-- DATA FOR THIS EXERCISE follows --

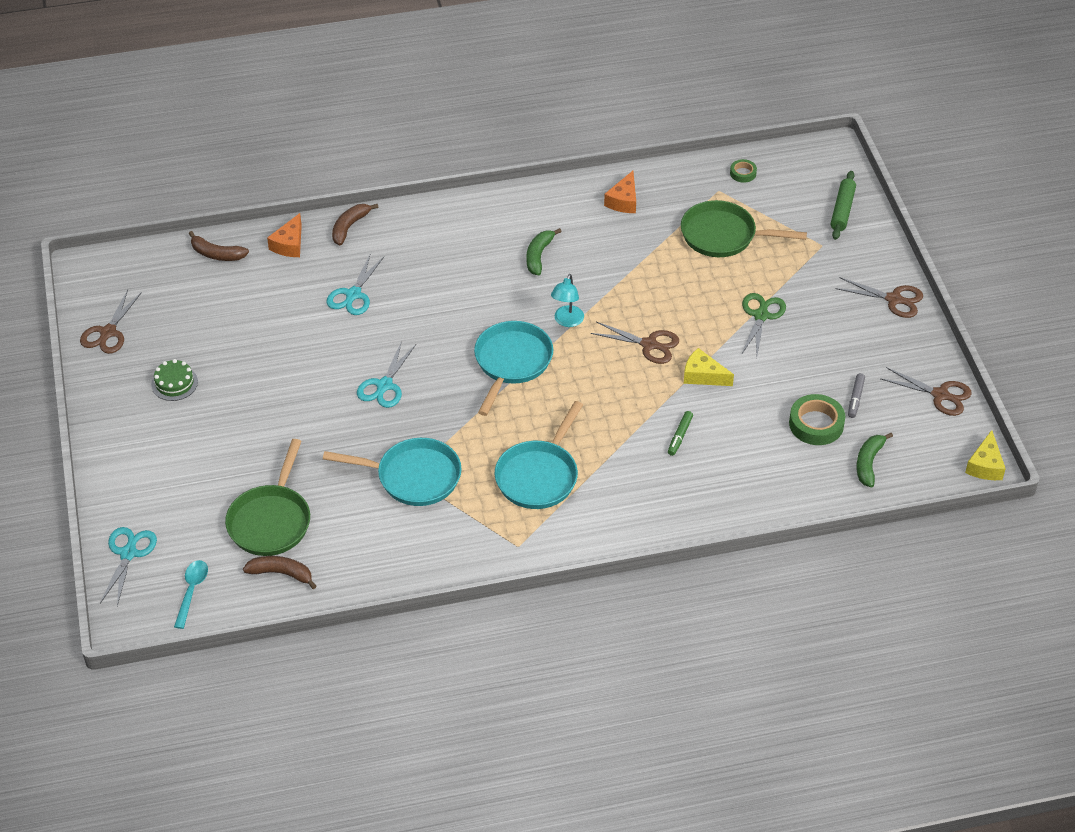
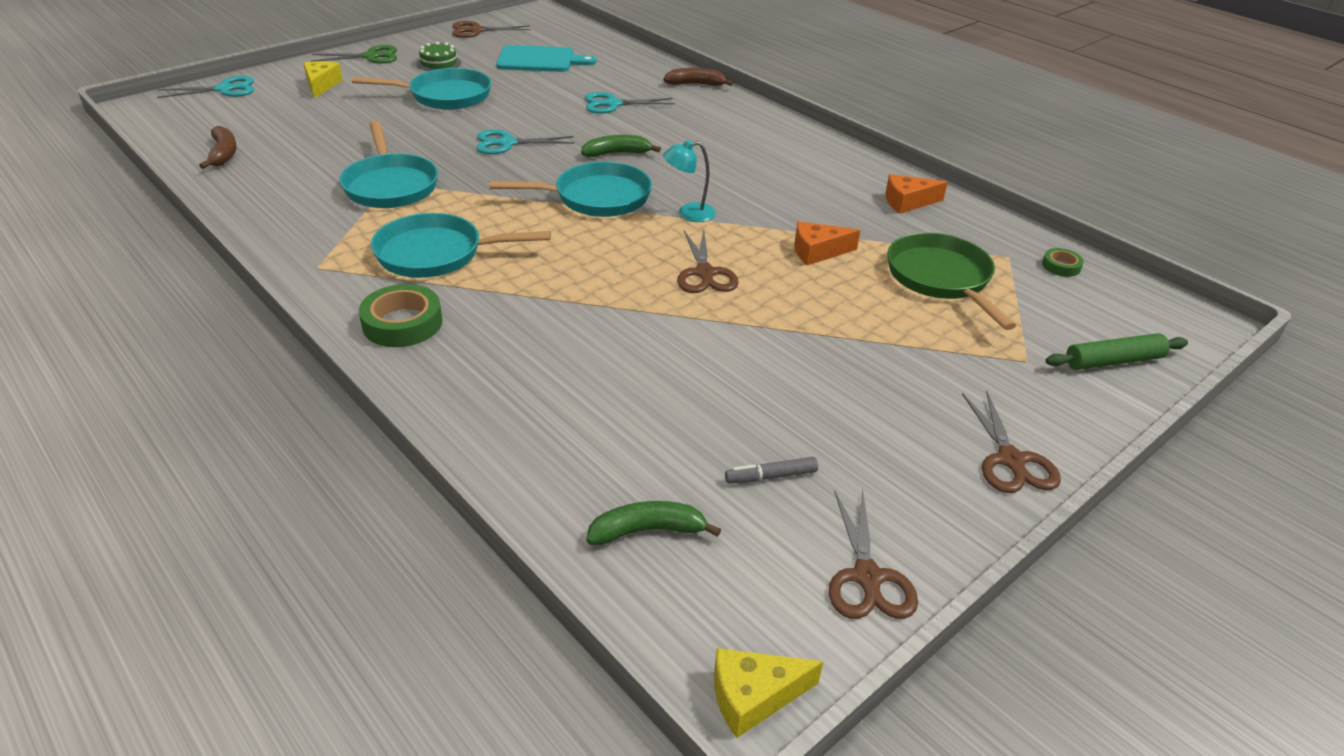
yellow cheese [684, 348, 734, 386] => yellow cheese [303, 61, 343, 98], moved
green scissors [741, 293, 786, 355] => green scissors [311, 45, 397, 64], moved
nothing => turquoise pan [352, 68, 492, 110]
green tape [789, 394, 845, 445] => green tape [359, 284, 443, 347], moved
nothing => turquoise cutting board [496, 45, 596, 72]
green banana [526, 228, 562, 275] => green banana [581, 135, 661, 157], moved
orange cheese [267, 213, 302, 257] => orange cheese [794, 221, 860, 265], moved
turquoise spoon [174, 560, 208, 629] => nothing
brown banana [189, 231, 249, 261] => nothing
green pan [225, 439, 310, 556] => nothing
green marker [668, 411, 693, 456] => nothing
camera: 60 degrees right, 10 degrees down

-- DATA FOR THIS EXERCISE concluded --

TASK TO COMPLETE » Return, from the data above, each line in which the string "banana" appears.

ANSWER SECTION »
green banana [526, 228, 562, 275] => green banana [581, 135, 661, 157], moved
brown banana [189, 231, 249, 261] => nothing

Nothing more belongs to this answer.